Stored items:
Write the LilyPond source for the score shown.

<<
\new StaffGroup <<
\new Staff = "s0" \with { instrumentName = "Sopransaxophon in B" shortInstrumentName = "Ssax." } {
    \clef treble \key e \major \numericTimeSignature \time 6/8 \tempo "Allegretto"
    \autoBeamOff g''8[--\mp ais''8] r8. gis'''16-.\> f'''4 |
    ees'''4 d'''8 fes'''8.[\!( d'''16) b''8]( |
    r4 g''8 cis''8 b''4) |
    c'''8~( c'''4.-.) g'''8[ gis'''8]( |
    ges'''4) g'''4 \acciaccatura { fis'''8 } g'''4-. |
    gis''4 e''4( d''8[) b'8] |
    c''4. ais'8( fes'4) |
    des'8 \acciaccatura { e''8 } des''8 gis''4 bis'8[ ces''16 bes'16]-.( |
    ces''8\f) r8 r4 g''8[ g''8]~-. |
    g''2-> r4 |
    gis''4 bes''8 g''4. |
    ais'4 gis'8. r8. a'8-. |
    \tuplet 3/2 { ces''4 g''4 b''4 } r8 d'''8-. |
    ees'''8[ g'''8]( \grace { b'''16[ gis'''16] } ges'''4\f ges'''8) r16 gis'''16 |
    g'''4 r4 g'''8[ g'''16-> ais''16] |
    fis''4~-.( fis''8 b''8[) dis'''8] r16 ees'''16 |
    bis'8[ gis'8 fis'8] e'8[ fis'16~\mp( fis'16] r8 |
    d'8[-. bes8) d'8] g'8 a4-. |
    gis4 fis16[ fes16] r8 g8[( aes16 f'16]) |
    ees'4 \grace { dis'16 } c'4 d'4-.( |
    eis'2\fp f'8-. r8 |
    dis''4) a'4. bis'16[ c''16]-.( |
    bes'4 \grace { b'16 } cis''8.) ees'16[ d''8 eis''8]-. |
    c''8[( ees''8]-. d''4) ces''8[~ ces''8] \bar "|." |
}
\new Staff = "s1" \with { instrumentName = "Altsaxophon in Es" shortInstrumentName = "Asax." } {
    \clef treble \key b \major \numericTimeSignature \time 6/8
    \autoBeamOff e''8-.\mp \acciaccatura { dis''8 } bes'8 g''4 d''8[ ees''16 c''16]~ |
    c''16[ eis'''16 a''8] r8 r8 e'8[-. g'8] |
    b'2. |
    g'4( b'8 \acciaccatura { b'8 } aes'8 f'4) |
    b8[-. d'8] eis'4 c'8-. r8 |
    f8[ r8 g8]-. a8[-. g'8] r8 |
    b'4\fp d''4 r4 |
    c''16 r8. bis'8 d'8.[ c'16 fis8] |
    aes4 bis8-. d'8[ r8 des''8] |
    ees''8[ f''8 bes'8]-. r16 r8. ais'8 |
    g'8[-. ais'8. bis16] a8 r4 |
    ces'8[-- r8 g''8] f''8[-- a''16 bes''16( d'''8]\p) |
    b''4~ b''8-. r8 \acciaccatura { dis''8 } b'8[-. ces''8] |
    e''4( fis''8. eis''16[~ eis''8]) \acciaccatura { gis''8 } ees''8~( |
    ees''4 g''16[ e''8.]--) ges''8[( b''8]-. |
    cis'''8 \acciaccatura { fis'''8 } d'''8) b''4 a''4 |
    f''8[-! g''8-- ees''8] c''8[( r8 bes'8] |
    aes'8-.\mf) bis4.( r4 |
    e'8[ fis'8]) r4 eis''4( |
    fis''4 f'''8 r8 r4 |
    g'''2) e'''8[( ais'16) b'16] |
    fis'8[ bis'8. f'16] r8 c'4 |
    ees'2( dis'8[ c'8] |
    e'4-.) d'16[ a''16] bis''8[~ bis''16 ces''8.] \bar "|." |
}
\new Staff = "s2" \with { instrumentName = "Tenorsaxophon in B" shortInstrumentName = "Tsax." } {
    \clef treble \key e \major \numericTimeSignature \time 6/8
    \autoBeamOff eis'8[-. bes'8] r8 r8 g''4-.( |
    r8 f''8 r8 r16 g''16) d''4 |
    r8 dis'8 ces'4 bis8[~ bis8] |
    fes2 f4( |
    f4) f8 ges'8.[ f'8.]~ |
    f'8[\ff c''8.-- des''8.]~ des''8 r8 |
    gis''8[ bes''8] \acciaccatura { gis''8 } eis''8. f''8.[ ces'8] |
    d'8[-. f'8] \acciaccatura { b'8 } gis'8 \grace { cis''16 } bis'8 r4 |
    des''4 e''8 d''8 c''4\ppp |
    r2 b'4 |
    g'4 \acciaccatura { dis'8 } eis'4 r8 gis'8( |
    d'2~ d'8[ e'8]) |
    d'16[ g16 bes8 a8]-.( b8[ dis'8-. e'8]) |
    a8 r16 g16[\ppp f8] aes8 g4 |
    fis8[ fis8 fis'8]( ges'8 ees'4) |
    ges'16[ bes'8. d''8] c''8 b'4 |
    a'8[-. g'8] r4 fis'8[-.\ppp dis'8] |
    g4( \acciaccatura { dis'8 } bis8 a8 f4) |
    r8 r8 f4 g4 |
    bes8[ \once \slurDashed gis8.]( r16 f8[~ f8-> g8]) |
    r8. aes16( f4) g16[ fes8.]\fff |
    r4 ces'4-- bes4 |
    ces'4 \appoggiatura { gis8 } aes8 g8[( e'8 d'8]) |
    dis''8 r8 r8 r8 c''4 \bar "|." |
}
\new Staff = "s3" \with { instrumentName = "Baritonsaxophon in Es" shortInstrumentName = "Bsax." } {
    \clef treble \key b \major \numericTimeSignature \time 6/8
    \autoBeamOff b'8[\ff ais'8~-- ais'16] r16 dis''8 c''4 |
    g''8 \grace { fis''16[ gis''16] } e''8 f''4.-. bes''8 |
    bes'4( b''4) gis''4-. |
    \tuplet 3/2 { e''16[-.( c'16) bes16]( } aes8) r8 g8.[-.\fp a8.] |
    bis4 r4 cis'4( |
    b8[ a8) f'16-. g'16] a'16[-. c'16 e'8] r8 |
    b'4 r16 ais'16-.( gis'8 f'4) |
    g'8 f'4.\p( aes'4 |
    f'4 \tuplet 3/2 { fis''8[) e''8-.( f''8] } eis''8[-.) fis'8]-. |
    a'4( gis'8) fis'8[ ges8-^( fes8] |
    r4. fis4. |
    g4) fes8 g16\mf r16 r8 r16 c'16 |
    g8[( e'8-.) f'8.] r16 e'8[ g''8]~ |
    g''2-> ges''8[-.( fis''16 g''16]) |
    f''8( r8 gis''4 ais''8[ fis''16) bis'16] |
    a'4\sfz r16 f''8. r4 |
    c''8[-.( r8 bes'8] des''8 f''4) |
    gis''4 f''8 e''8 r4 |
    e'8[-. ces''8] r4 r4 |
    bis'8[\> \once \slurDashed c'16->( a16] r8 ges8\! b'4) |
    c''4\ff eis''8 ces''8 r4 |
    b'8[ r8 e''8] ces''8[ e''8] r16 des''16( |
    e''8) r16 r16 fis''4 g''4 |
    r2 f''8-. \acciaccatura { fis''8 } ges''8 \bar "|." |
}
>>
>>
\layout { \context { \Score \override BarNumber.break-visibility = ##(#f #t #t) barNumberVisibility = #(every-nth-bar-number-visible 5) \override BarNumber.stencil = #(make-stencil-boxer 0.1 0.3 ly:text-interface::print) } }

The problem:
Return every line of the records above that contains the string "shortInstrumentName", and leave out all other lines.

Reply to the task:
\new Staff = "s0" \with { instrumentName = "Sopransaxophon in B" shortInstrumentName = "Ssax." } {
\new Staff = "s1" \with { instrumentName = "Altsaxophon in Es" shortInstrumentName = "Asax." } {
\new Staff = "s2" \with { instrumentName = "Tenorsaxophon in B" shortInstrumentName = "Tsax." } {
\new Staff = "s3" \with { instrumentName = "Baritonsaxophon in Es" shortInstrumentName = "Bsax." } {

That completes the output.